List every line in the data below that contains the word "lower".

(Spatial relationship records)
------------------------------------------------

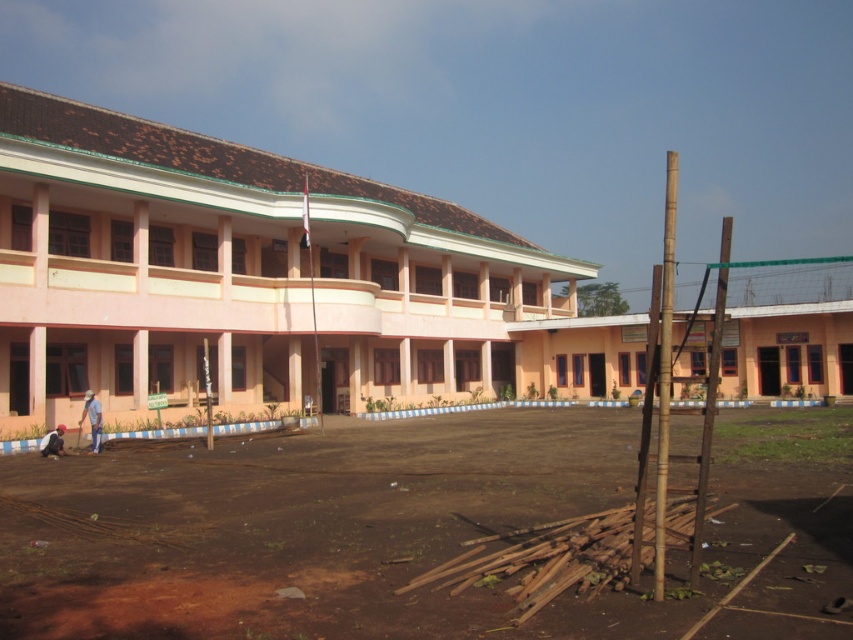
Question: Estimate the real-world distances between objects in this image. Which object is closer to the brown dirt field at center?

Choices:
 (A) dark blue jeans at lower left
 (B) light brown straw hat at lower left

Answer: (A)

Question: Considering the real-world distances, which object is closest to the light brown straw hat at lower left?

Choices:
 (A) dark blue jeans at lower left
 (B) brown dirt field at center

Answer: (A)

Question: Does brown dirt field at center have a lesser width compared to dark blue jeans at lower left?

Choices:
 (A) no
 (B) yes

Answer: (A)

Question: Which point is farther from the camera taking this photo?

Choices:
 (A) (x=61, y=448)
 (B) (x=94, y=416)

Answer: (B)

------------------------------------------------

▶ THE SOLUTION:
 (A) dark blue jeans at lower left
 (B) light brown straw hat at lower left
Question: Considering the real-world distances, which object is closest to the light brown straw hat at lower left?
 (A) dark blue jeans at lower left
Question: Does brown dirt field at center have a lesser width compared to dark blue jeans at lower left?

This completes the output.